> _EXERCISE OBJECTIVE_: Could you give back exactly the lines below from the one with "leaf-green traffic cone" through the one with "gone | royal", without a single picture?

RECORDS: Begin

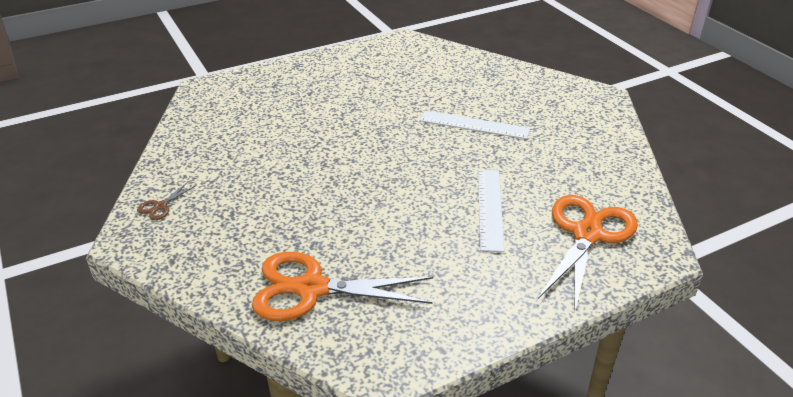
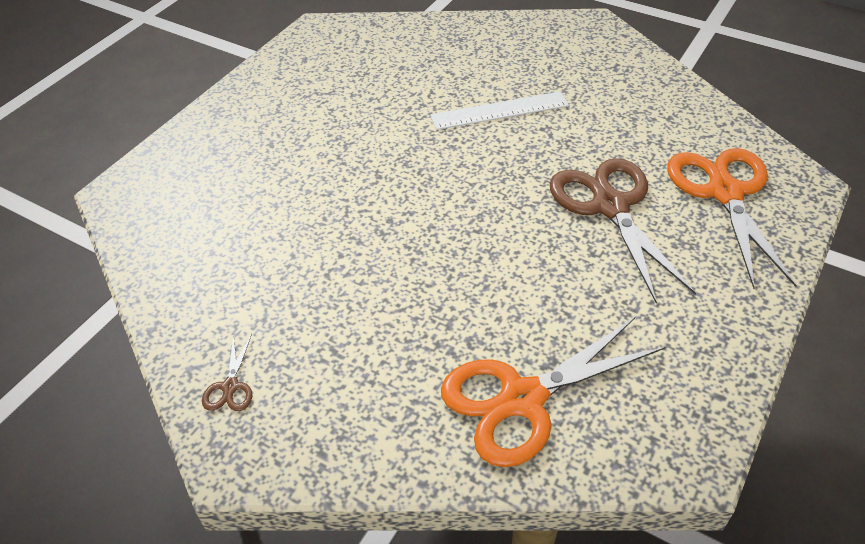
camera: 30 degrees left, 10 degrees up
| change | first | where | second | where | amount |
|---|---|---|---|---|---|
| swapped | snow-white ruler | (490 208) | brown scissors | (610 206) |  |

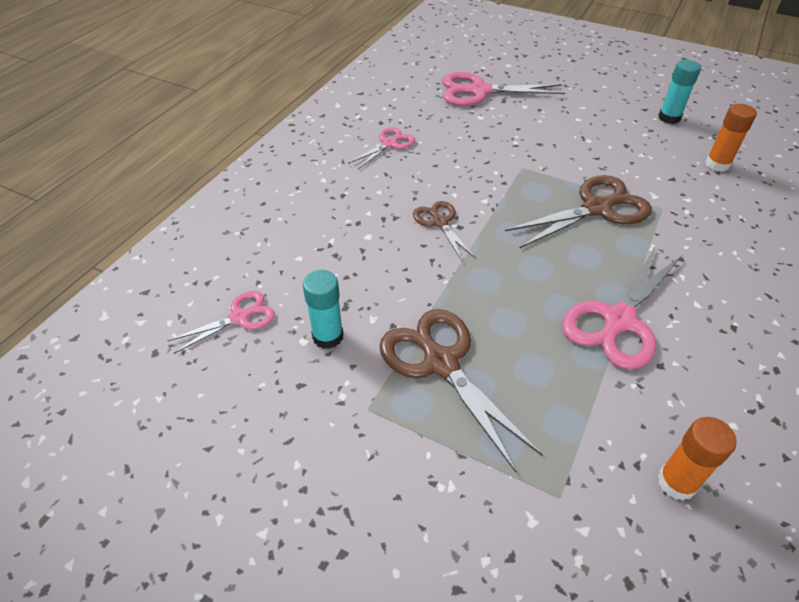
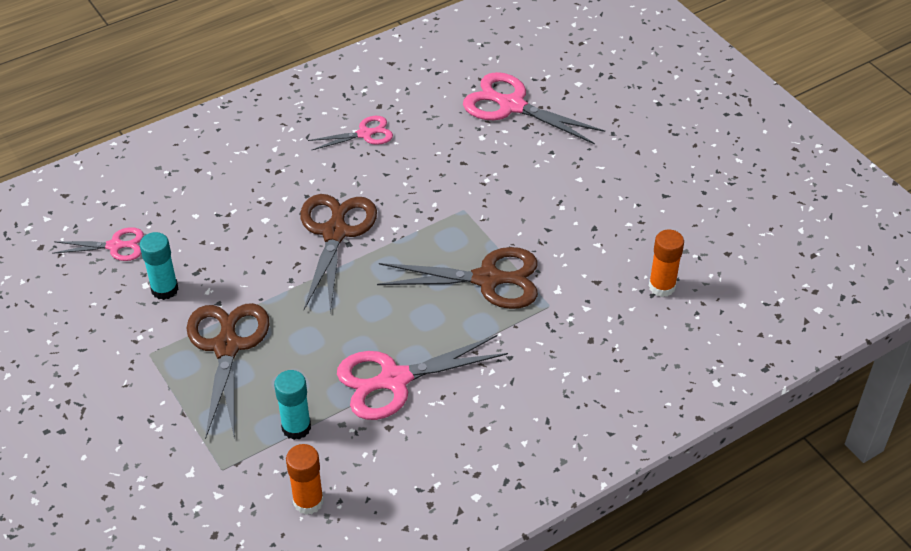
camera: 30 degrees right, 0 degrees up
| change | first | where | second | where | amount |
|---|---|---|---|---|---|
| scaled | brown scissors | (439 222) |  | (335 232) | x1.75 |
| shifted | turquoise glue stick | (669 118) |  | (296 427) |  |

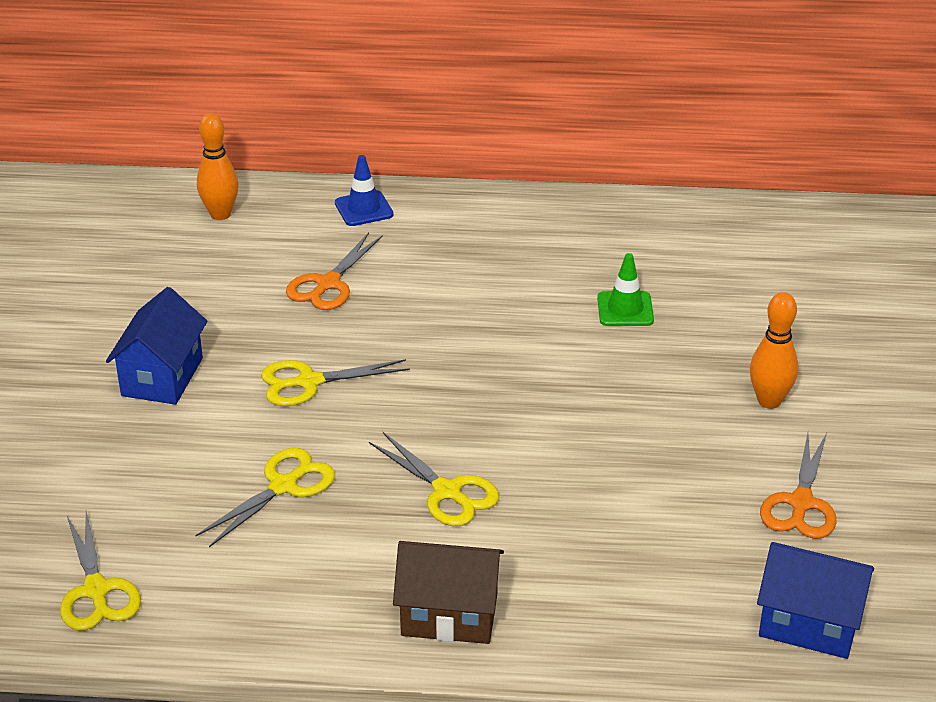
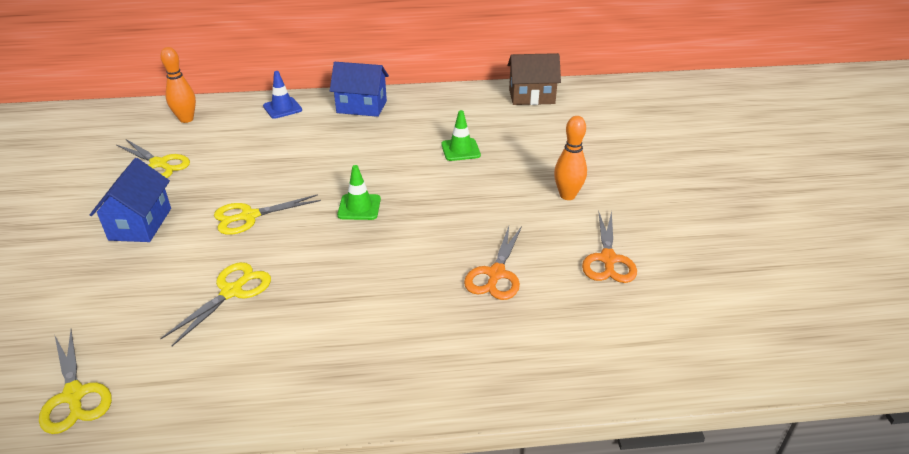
camera: 10 degrees left, 0 degrees up
| change | first | where | second | where | amount |
|---|---|---|---|---|---|
| shifted | orange scissors | (328 284) |  | (496 274) |  |
| shifted | golden scissors | (448 492) |  | (159 164) |  |
| shifted | brown toy house | (449 615) |  | (531 97) |  |
| shifted | royal blue toy house | (809 623) |  | (361 107) |  |
| new |  |  | leaf-green traffic cone | (359 207) |  |

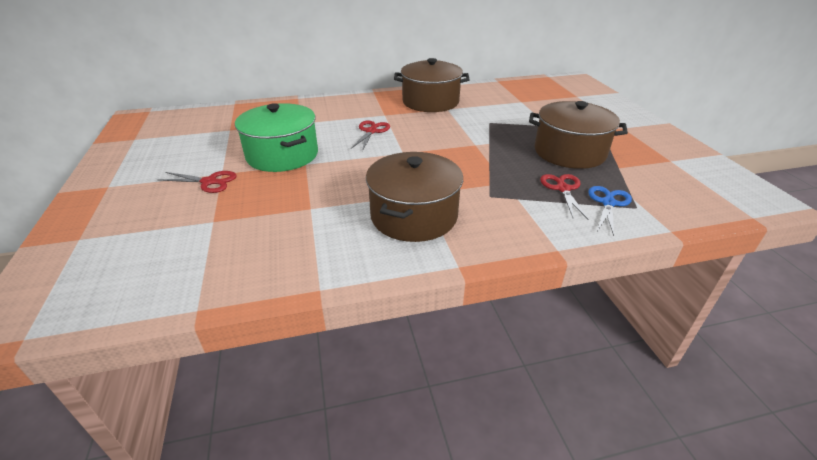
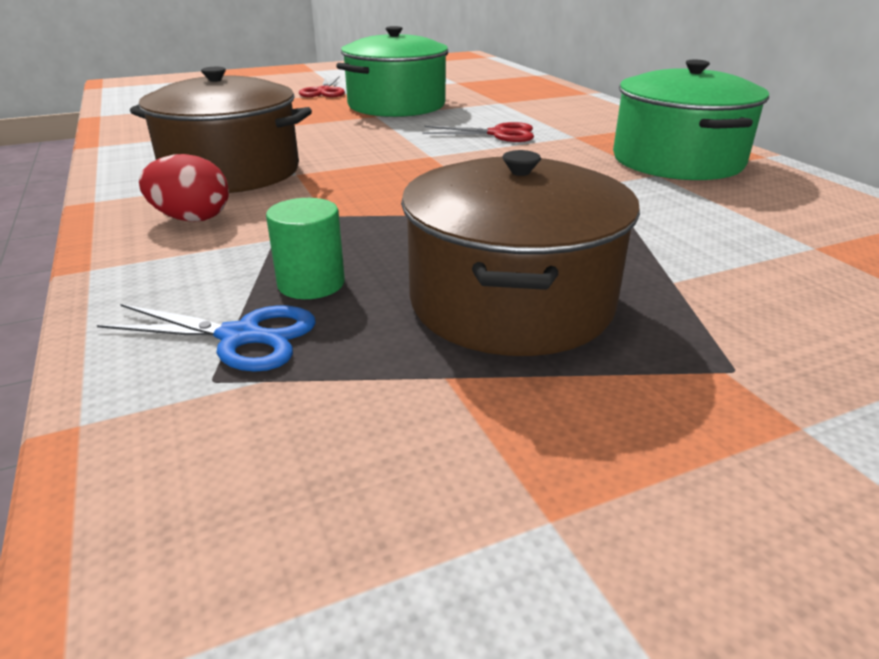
camera: 80 degrees right, 5 degrees down
| change | first | where | second | where | amount |
|---|---|---|---|---|---|
| repainted | brown pot | (430 102) | leaf-green pot | (677 160) |  |
| swapped | crimson scissors | (563 189) | leaf-green cylinder | (311 283) |  |
| new |  |  | crimson egg shape | (192 218) |  |

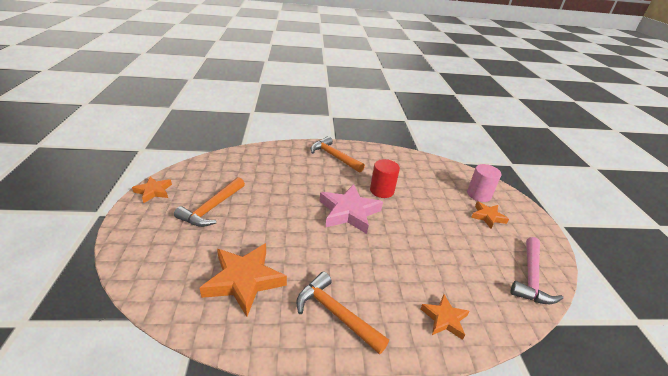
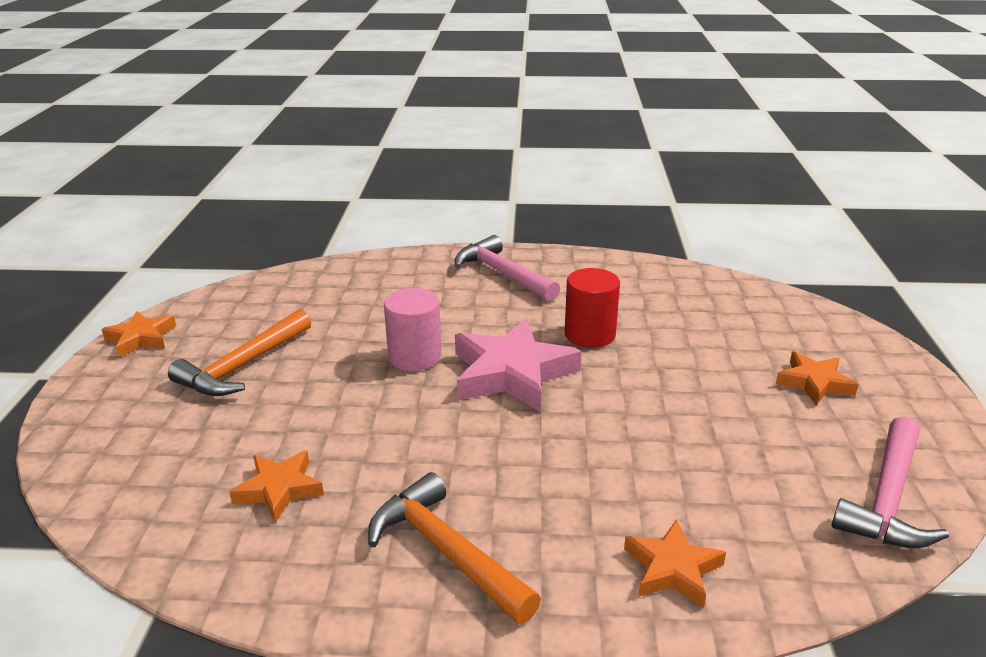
camera: 10 degrees right, 5 degrees down
| change | first | where | second | where | amount |
|---|---|---|---|---|---|
| scaled | orange star | (244 280) |  | (279 489) | x0.56 |
| repainted | orange hammer | (334 156) | rose-pink hammer | (502 274) |  |
| shifted | rose-pink cylinder | (478 194) |  | (415 357) |  |

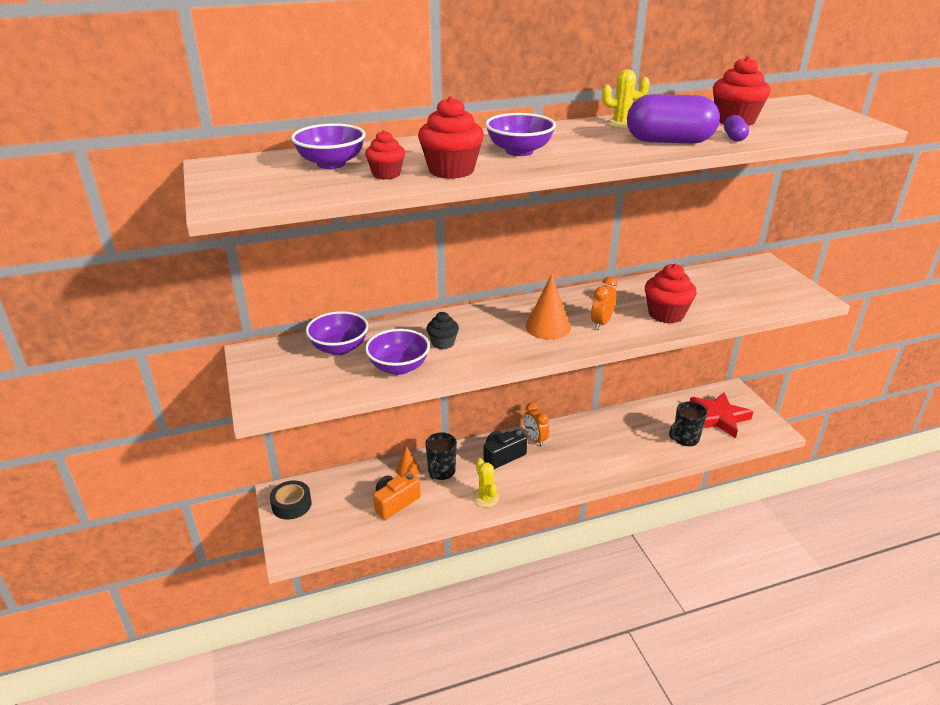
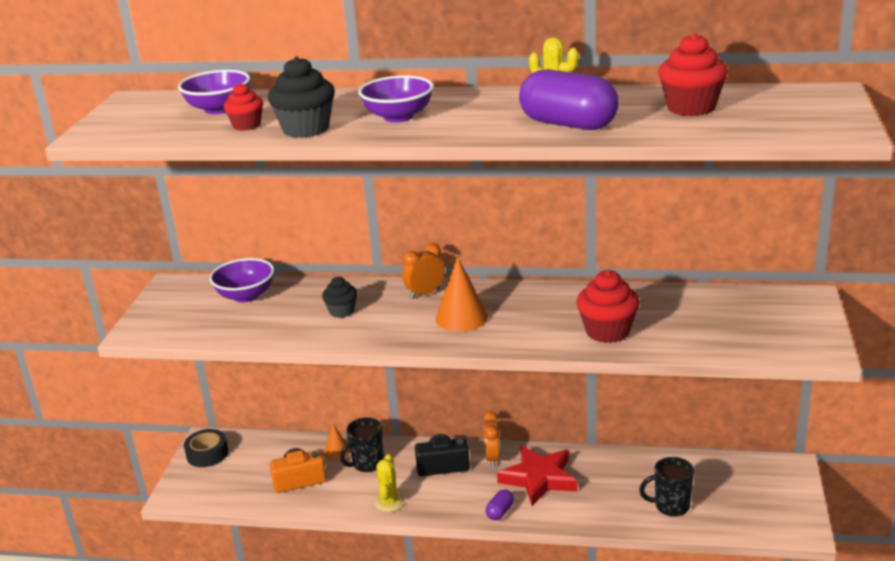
camera: 30 degrees right, 5 degrees down
| change | first | where | second | where | amount |
|---|---|---|---|---|---|
| gone | royal purple bowl | (399 367) |  |  |  |
| repainted | crimson cupcake | (451 170) | black cupcake | (306 129) |  |
| shifted | orange clock | (601 323) |  | (425 293) |  |
| shifted | crimson star | (718 417) |  | (539 478) |  |
| shifted | royal purple pill shape | (734 138) |  | (500 512) |  |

RECORDS: End

> _ANSWER TO THIS EXERCISE_:
| new |  |  | leaf-green traffic cone | (359 207) |  |

camera: 80 degrees right, 5 degrees down
| change | first | where | second | where | amount |
|---|---|---|---|---|---|
| repainted | brown pot | (430 102) | leaf-green pot | (677 160) |  |
| swapped | crimson scissors | (563 189) | leaf-green cylinder | (311 283) |  |
| new |  |  | crimson egg shape | (192 218) |  |

camera: 10 degrees right, 5 degrees down
| change | first | where | second | where | amount |
|---|---|---|---|---|---|
| scaled | orange star | (244 280) |  | (279 489) | x0.56 |
| repainted | orange hammer | (334 156) | rose-pink hammer | (502 274) |  |
| shifted | rose-pink cylinder | (478 194) |  | (415 357) |  |

camera: 30 degrees right, 5 degrees down
| change | first | where | second | where | amount |
|---|---|---|---|---|---|
| gone | royal purple bowl | (399 367) |  |  |  |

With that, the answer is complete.